Look through the material below and report every line that includes "brick".

═════ Collected material ═════

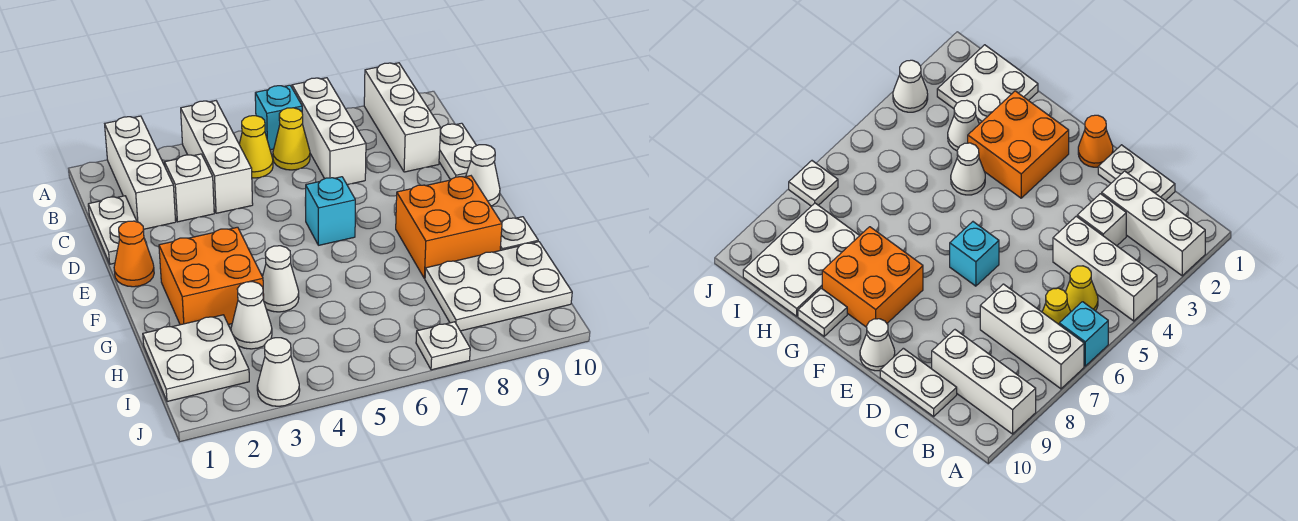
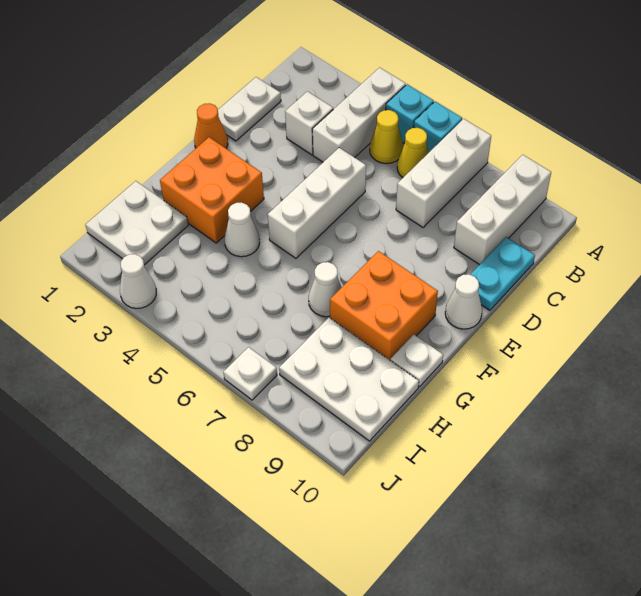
white brick A2:C2 level 1 -> white brick D5:F5 level 1
white plate C10:D10 level 1 -> cyan plate C10:D10 level 1
cyan brick E6 level 1 -> cyan brick A5 level 1
white cone H3 level 1 -> white cone G7 level 1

═════

Solution to this exercise:
white brick A2:C2 level 1 -> white brick D5:F5 level 1
cyan brick E6 level 1 -> cyan brick A5 level 1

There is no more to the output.